YOUR OBJECTIVE. Find the line below with "green toothbrush: 0 -> 1" and the line with "grey phone: 5 -> 4". Output them and the lines between, exactly, but not the pictures.

DATA FOR ANALYSIS.

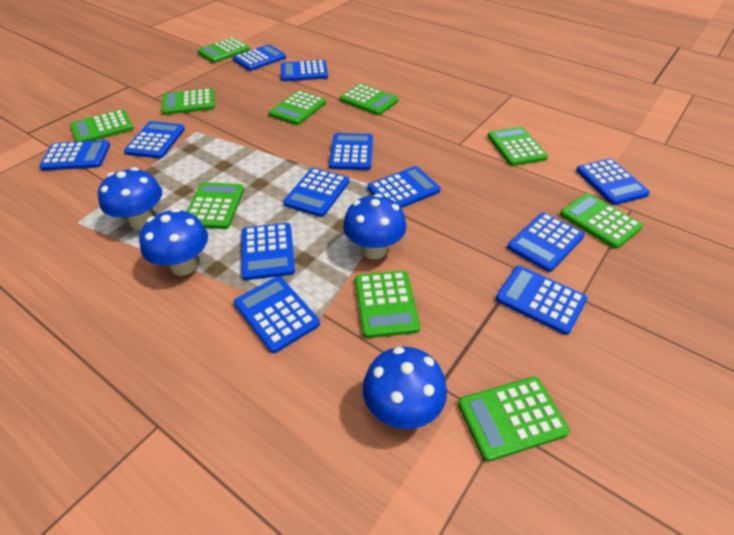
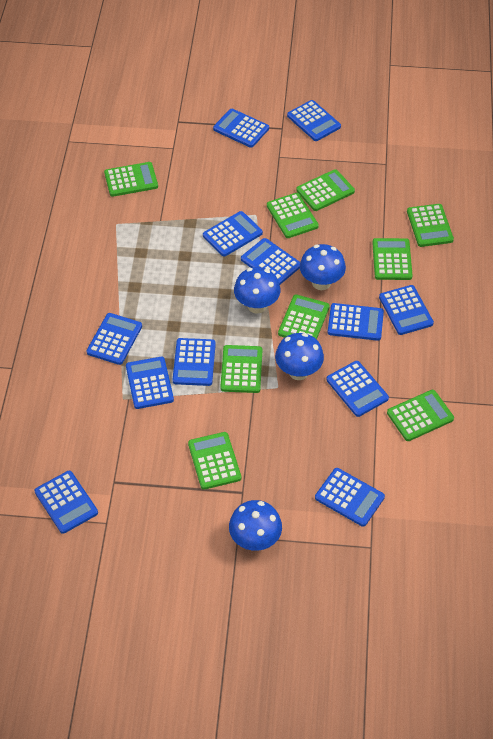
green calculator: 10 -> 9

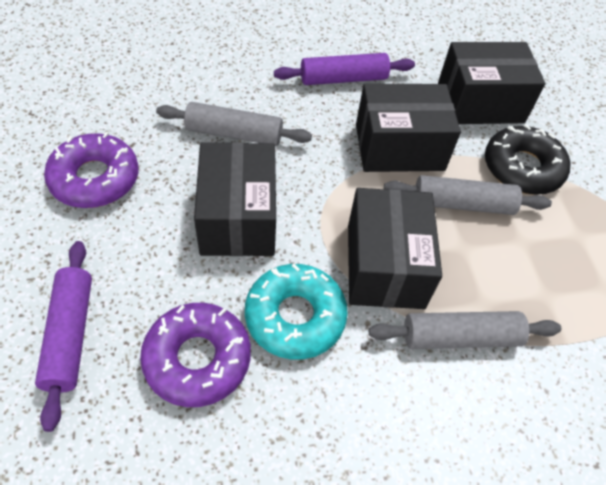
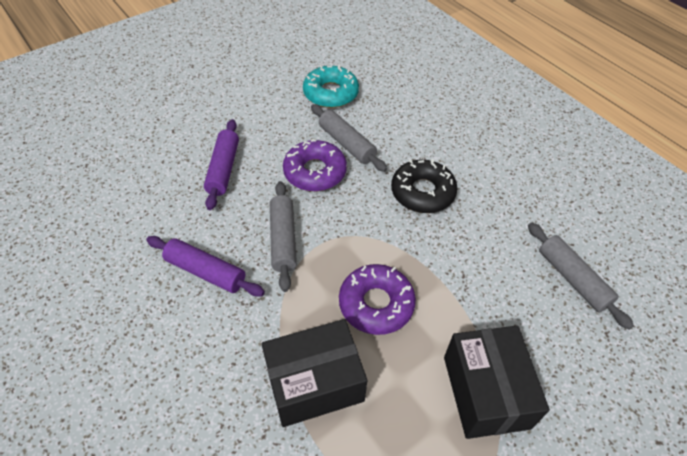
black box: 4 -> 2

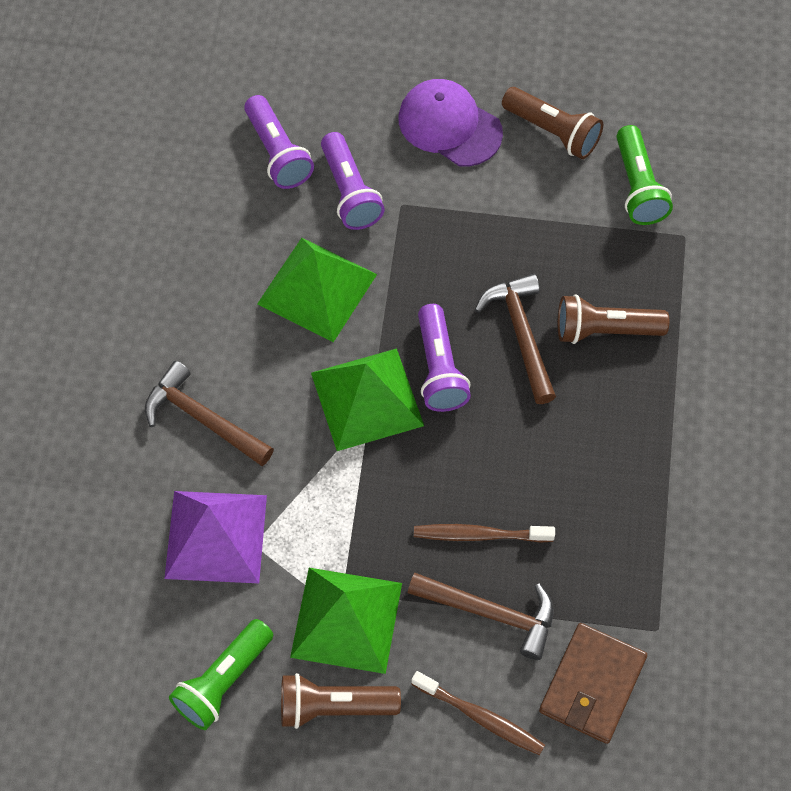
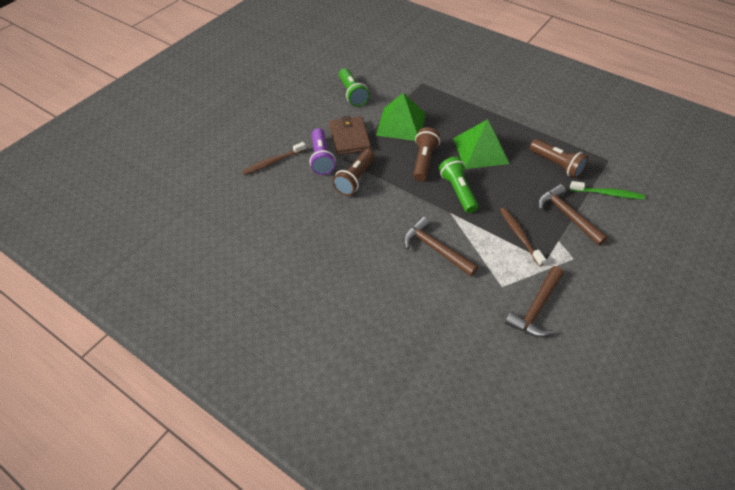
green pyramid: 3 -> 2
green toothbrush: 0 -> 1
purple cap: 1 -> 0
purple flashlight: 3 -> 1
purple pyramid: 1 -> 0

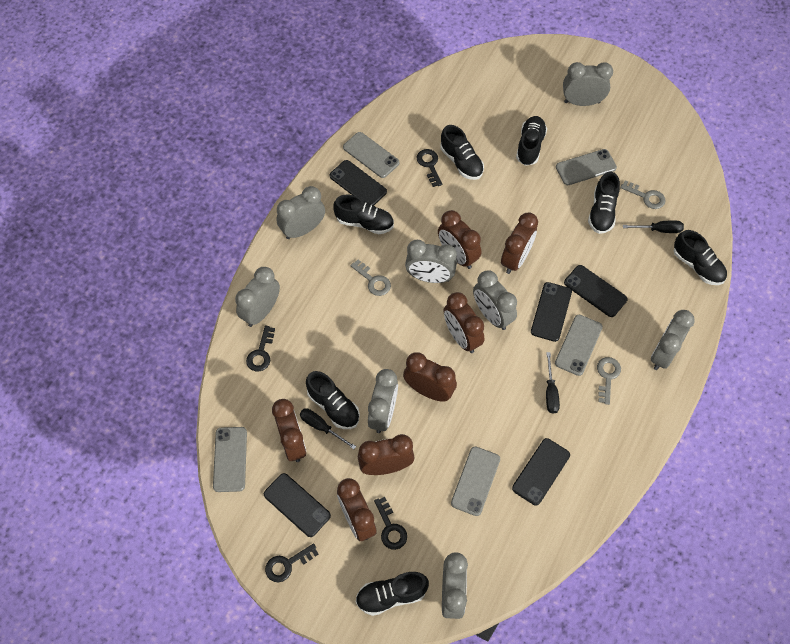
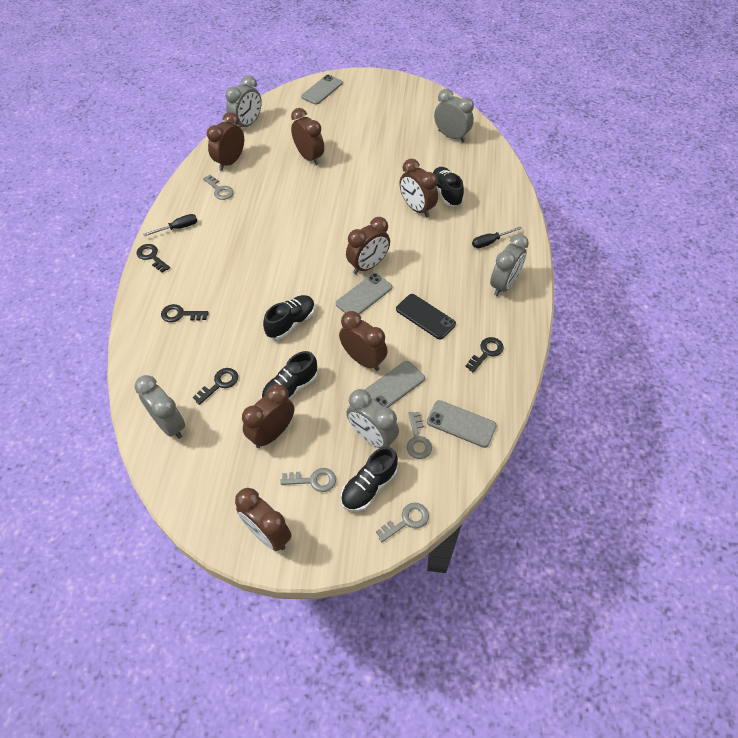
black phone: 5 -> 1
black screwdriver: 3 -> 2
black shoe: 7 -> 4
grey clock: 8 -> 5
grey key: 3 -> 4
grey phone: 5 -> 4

==

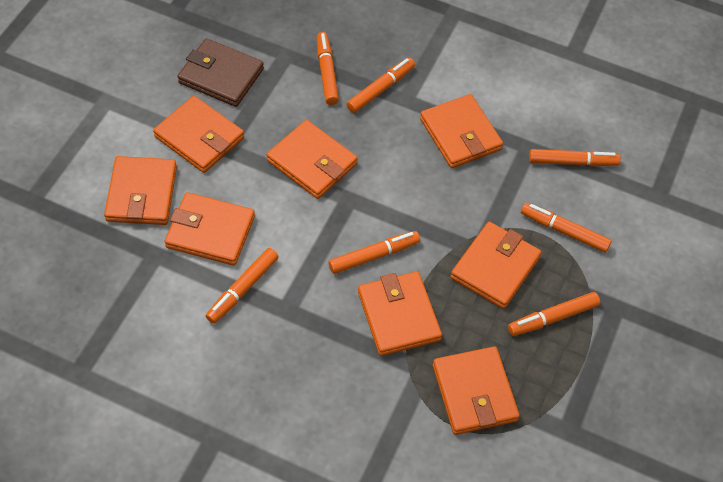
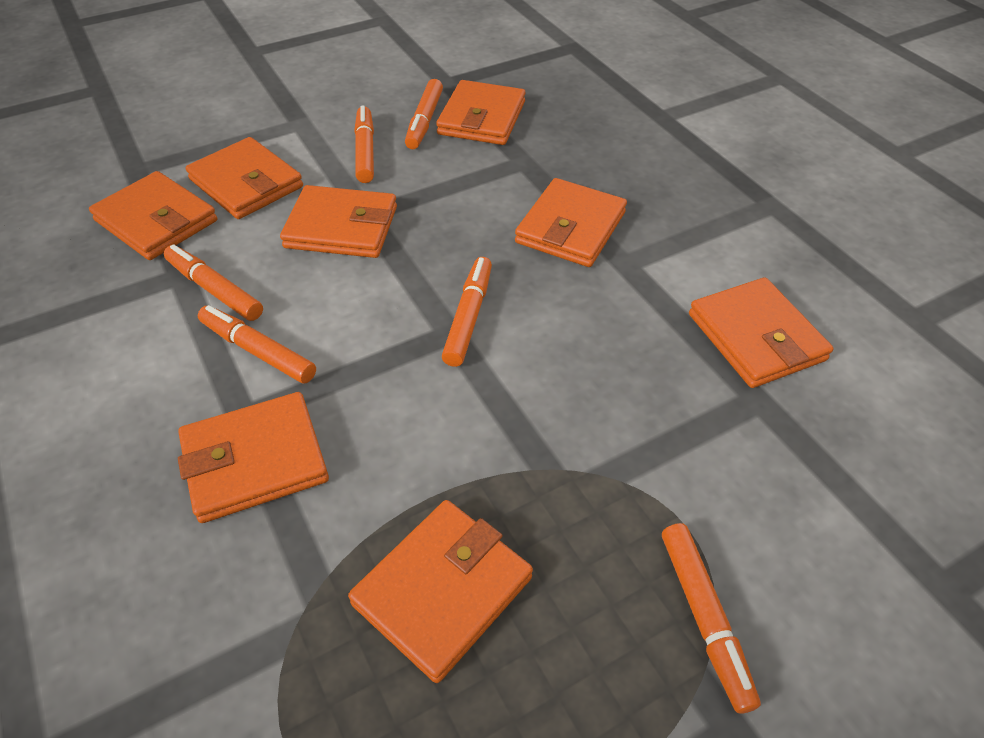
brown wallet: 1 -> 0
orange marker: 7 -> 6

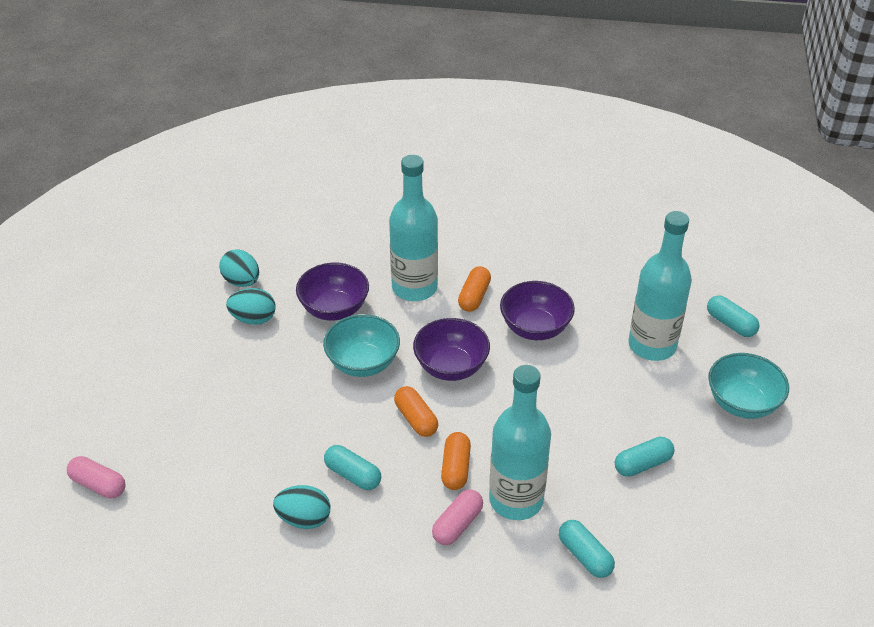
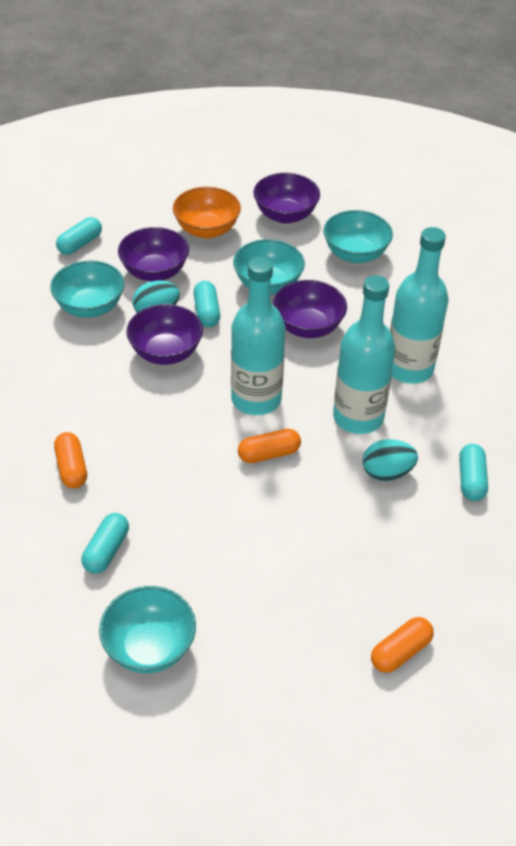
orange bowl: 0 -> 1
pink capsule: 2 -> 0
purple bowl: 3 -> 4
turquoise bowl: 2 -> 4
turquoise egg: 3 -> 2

TASK OUTPUT.
green toothbrush: 0 -> 1
purple cap: 1 -> 0
purple flashlight: 3 -> 1
purple pyramid: 1 -> 0

black phone: 5 -> 1
black screwdriver: 3 -> 2
black shoe: 7 -> 4
grey clock: 8 -> 5
grey key: 3 -> 4
grey phone: 5 -> 4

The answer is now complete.